## What to work on
Please set out each line below exactly as it stands, without the images.

Given information: Begin

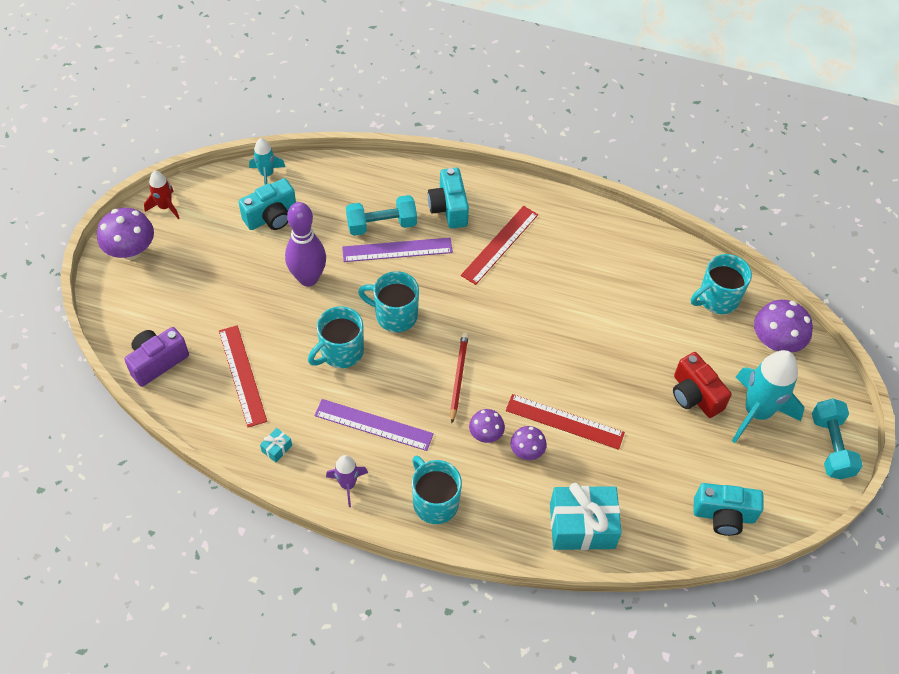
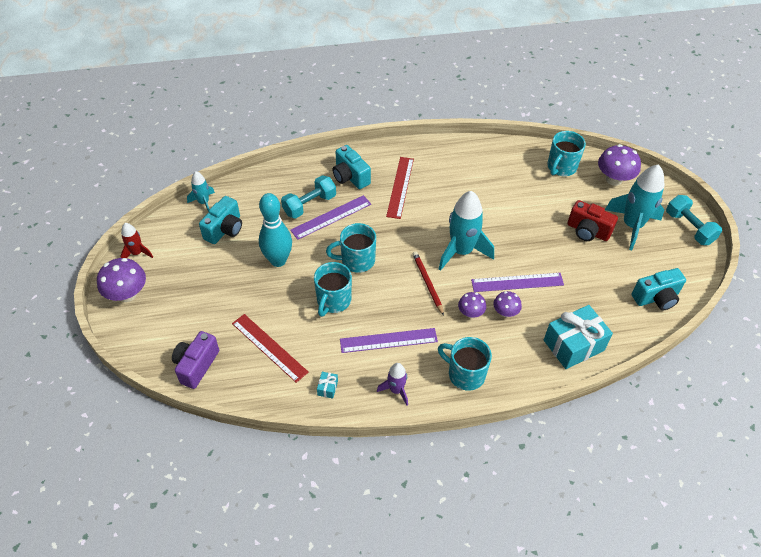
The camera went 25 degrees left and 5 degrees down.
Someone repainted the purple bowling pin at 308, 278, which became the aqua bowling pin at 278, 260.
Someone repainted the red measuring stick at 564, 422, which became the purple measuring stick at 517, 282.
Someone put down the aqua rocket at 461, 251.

Given information: End

## The answer
The camera went 25 degrees left and 5 degrees down.
Someone repainted the purple bowling pin at 308, 278, which became the aqua bowling pin at 278, 260.
Someone repainted the red measuring stick at 564, 422, which became the purple measuring stick at 517, 282.
Someone put down the aqua rocket at 461, 251.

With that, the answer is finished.